### The task
Output the whole listing exactly, except for the pictures in it.

### Data to examine
****

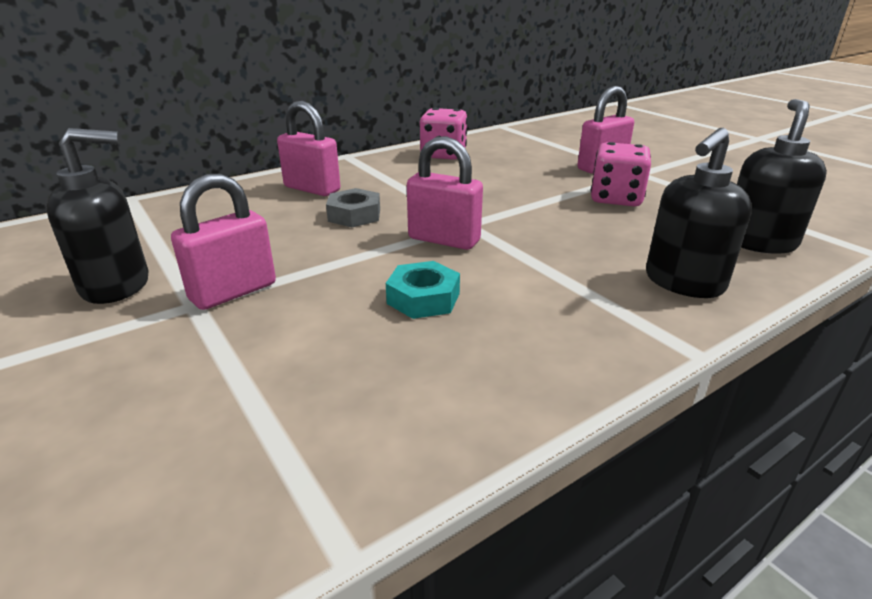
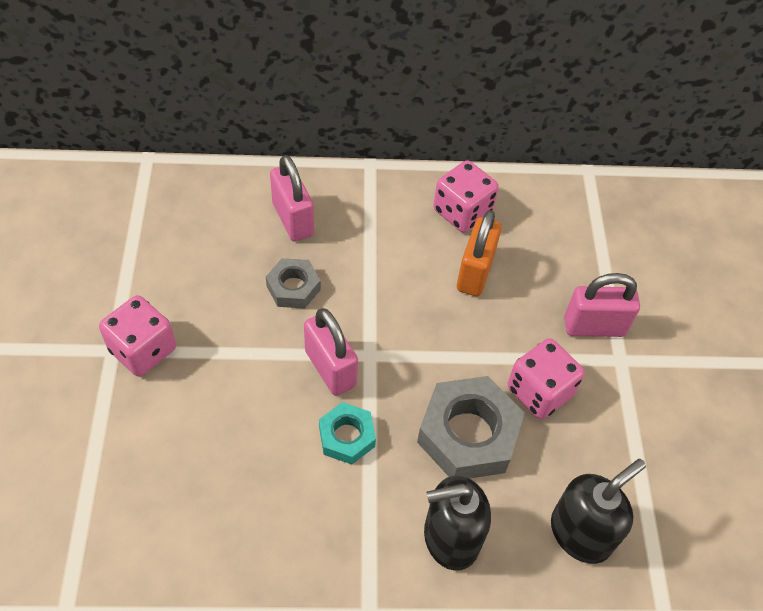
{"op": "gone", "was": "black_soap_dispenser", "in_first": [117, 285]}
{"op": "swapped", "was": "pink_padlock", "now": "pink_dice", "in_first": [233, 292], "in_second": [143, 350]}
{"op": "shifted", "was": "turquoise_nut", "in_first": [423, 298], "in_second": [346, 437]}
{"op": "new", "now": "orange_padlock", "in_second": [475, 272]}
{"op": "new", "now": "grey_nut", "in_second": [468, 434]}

****

### Written solution
{"op": "gone", "was": "black_soap_dispenser", "in_first": [117, 285]}
{"op": "swapped", "was": "pink_padlock", "now": "pink_dice", "in_first": [233, 292], "in_second": [143, 350]}
{"op": "shifted", "was": "turquoise_nut", "in_first": [423, 298], "in_second": [346, 437]}
{"op": "new", "now": "orange_padlock", "in_second": [475, 272]}
{"op": "new", "now": "grey_nut", "in_second": [468, 434]}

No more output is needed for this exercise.